■ **Exercise instructions**
Line by line, repeat the data below exactly, beginning at the first line and ending at the line with "camera: 30 degrees right, 0 degrees up". Omit pictures.

■ **Input data**
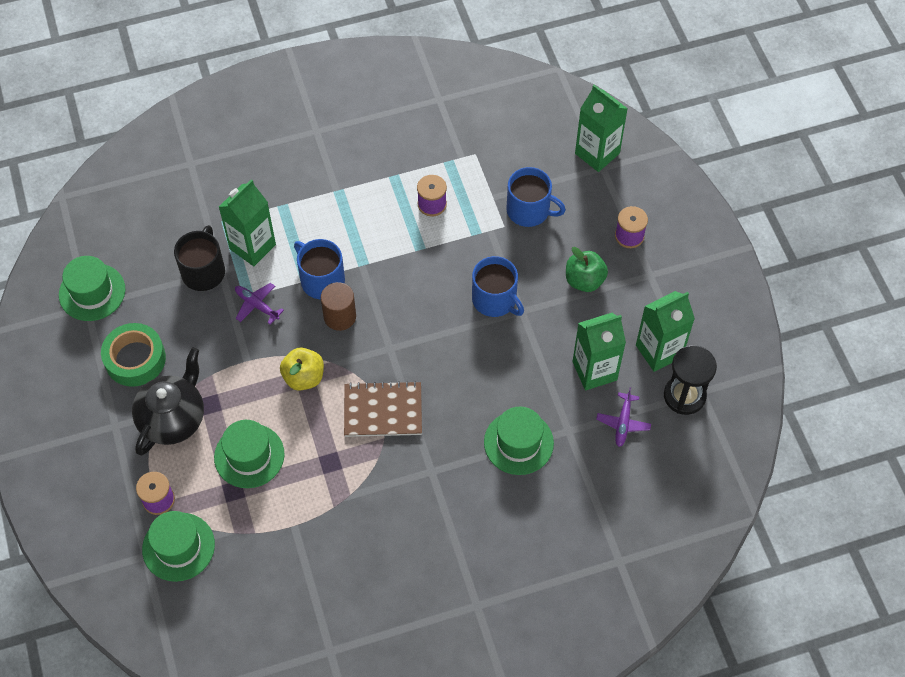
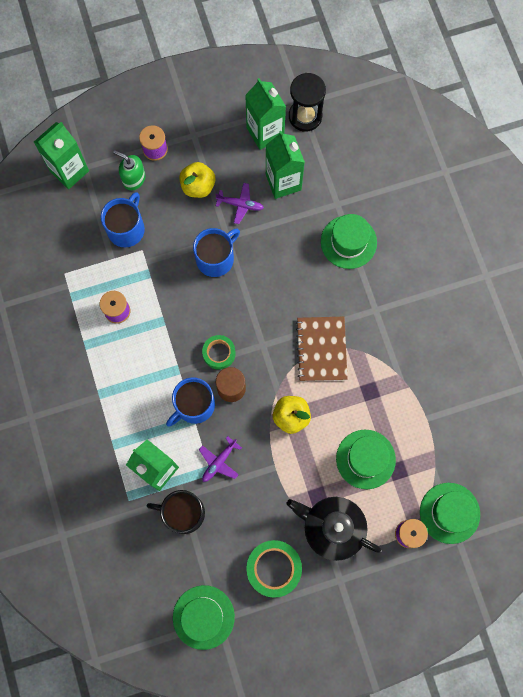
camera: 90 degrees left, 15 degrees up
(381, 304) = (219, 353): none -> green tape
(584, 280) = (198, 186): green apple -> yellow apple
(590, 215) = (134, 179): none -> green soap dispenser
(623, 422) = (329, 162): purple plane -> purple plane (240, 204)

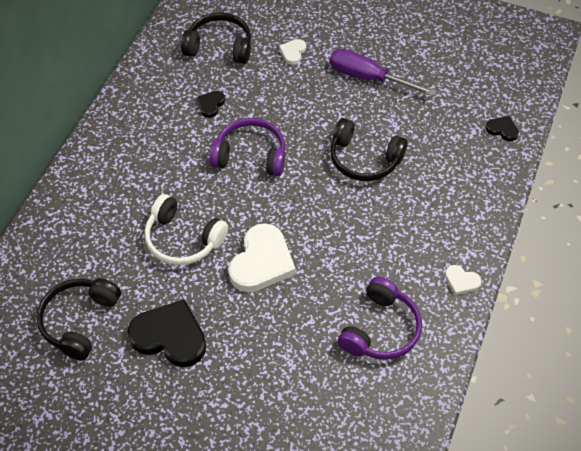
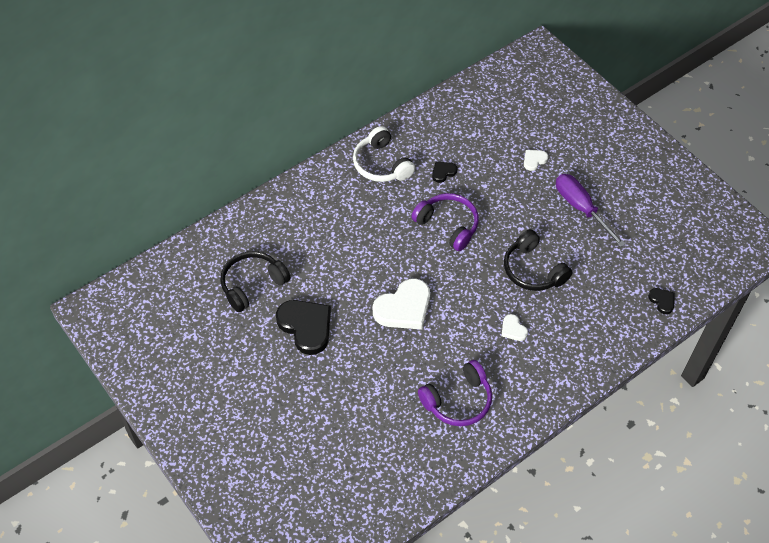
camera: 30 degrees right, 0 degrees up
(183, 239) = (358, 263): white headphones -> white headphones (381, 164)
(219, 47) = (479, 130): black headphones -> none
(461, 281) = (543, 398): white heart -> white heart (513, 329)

■ **Reply**
camera: 90 degrees left, 15 degrees up
(381, 304) = (219, 353): none -> green tape
(584, 280) = (198, 186): green apple -> yellow apple
(590, 215) = (134, 179): none -> green soap dispenser
(623, 422) = (329, 162): purple plane -> purple plane (240, 204)

camera: 30 degrees right, 0 degrees up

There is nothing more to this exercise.